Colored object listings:
====

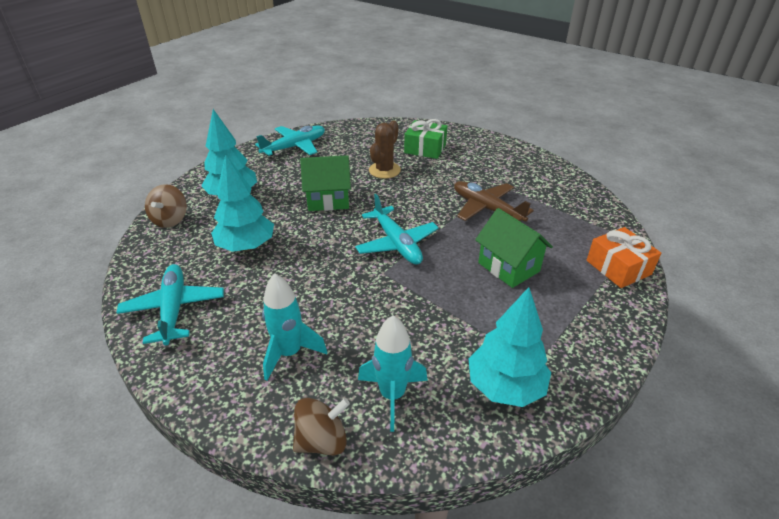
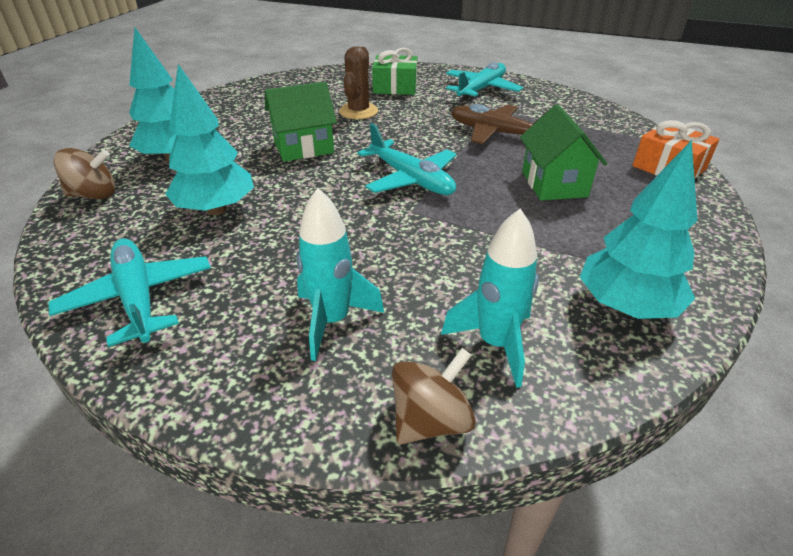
camera: 15 degrees left, 0 degrees up
(170, 220) = (94, 195): brown spinning top -> brown spinning top turned 90 degrees counterclockwise
(295, 147) = (236, 101): turquoise plane -> turquoise plane (481, 89)
(508, 267) = (554, 184): green house -> green house turned 45 degrees clockwise

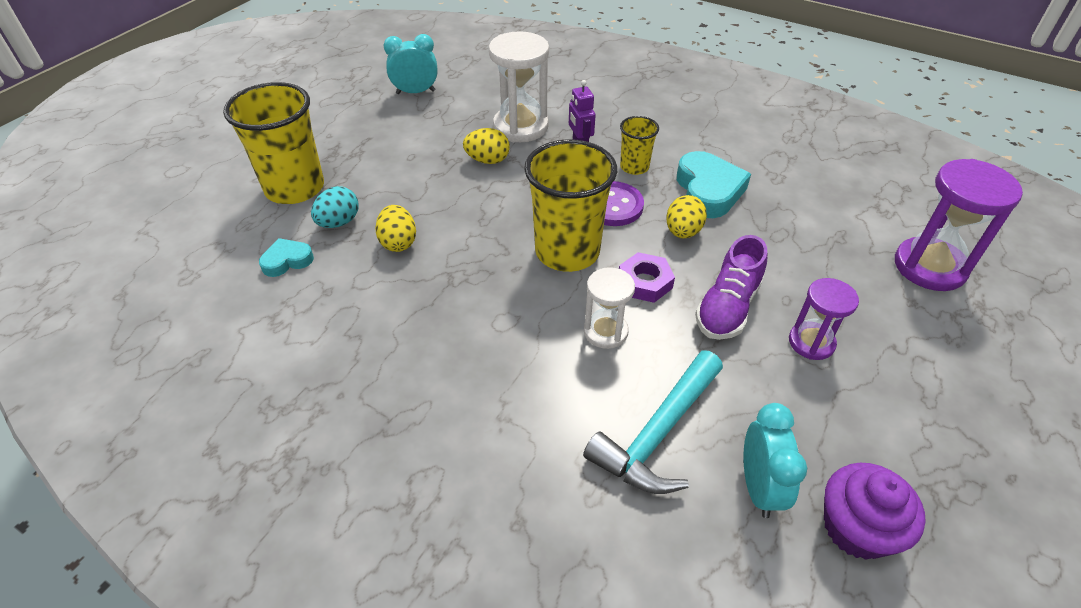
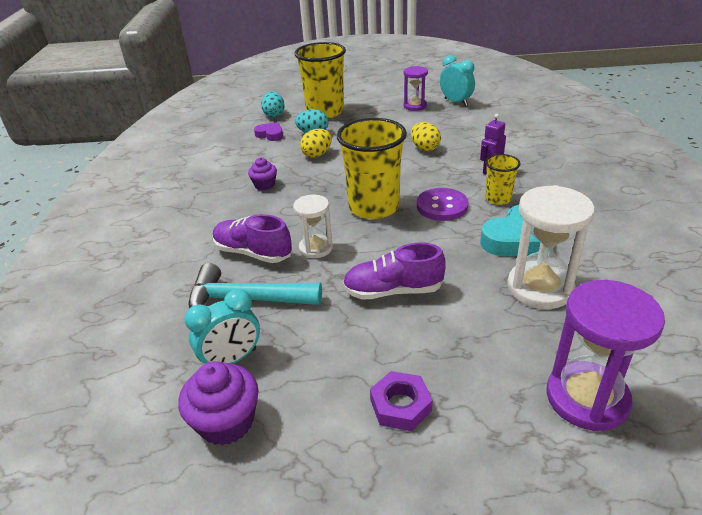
camera: 60 degrees right, 10 degrees down
(233, 234) = (274, 115): none -> turquoise egg
(287, 261) = (270, 134): turquoise heart -> purple heart
(417, 319) = (264, 185): none -> purple cupcake
(520, 127) = (475, 144): white hourglass -> white hourglass (540, 288)
(567, 391) = (253, 253): none -> purple shoe
(645, 282) = (379, 246): purple nut -> purple nut (400, 405)
(683, 232) = (452, 244): yellow egg -> none
(811, 342) = (398, 345): purple hourglass -> purple hourglass (415, 106)

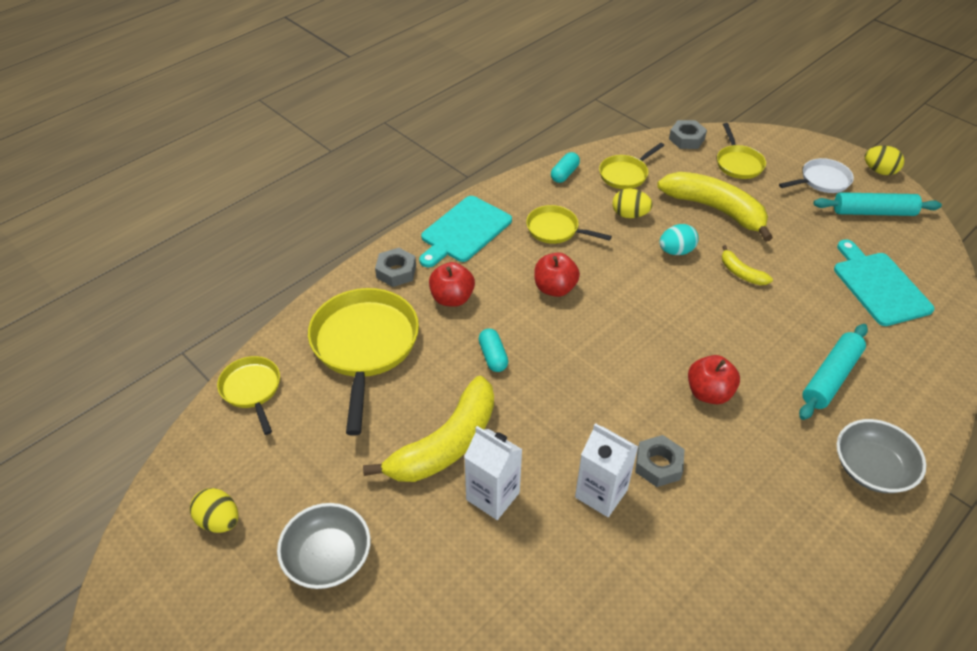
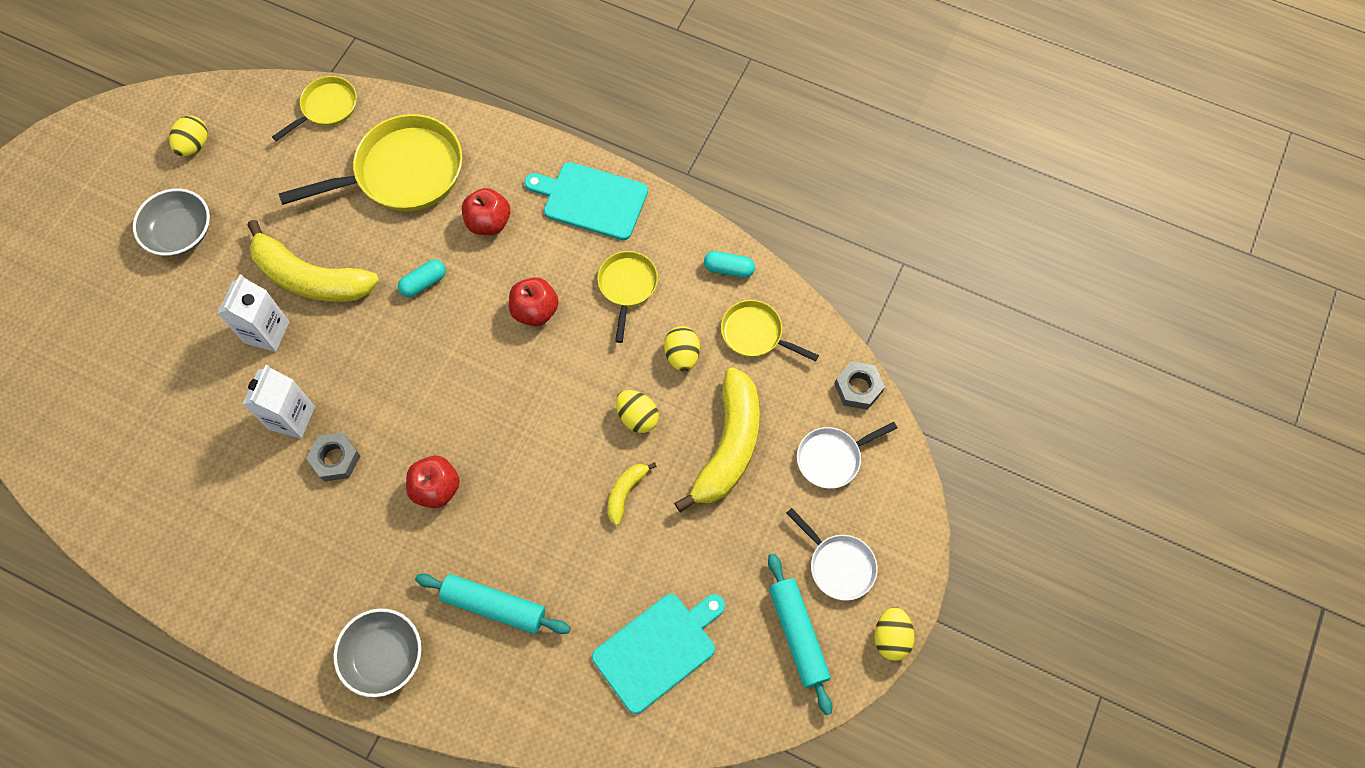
camera: 70 degrees right, 20 degrees up
(396, 272) = (508, 161): grey nut -> none
(676, 251) = (637, 417): turquoise egg -> yellow egg
(738, 163) = (832, 458): yellow pan -> white pan

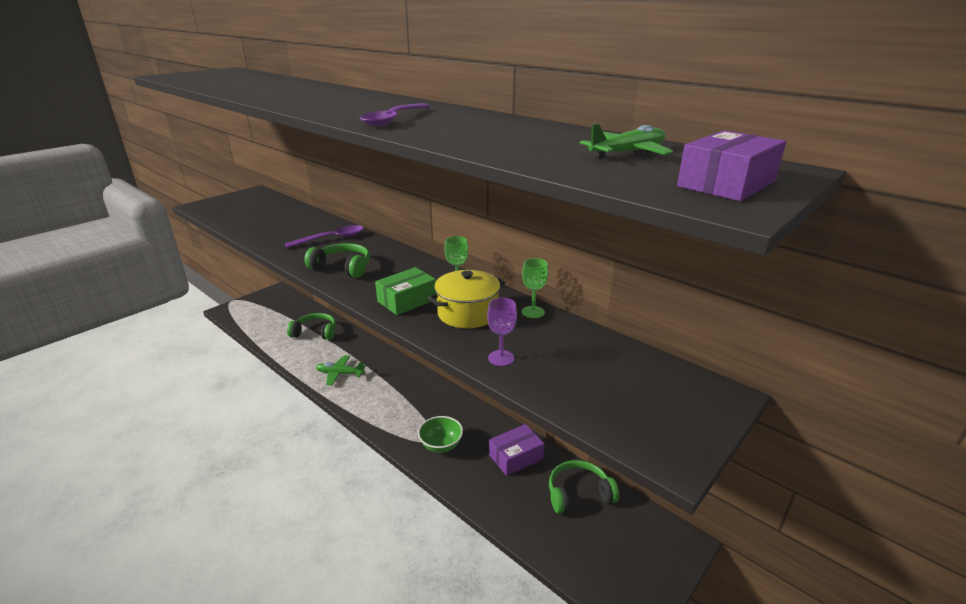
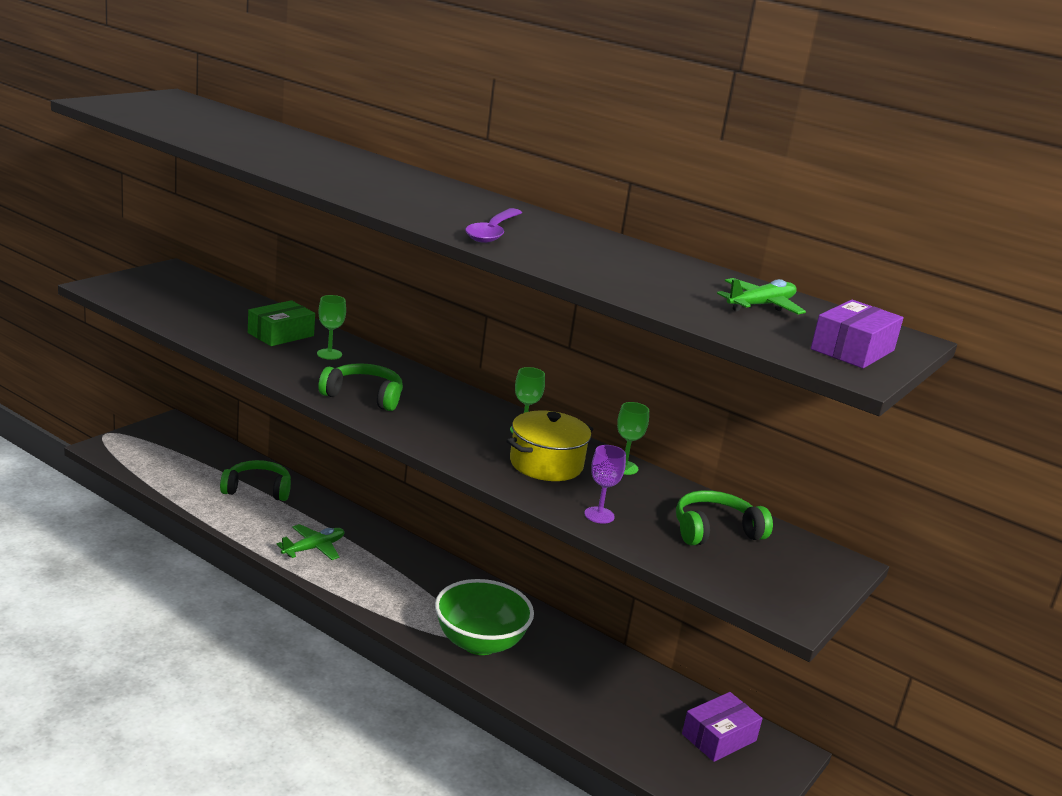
camera: 10 degrees left, 5 degrees down
(332, 238) = (329, 354): purple spoon -> green goblet
(340, 374) = (314, 548): green plane -> green plane turned 135 degrees clockwise
(407, 300) = (466, 444): green box -> green box (281, 334)
(441, 445) = (479, 643): green bowl -> green bowl, size x1.65
(516, 457) = (579, 659): purple box -> purple box (719, 737)
(578, 493) = (663, 701): green headphones -> green headphones (715, 530)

====

| TASK ITEM |
Copy each line from the entries above that has the word "right" in it.

| TASK OUTPUT |
camera: 60 degrees right, 10 degrees down
camera: 70 degrees right, 20 degrees up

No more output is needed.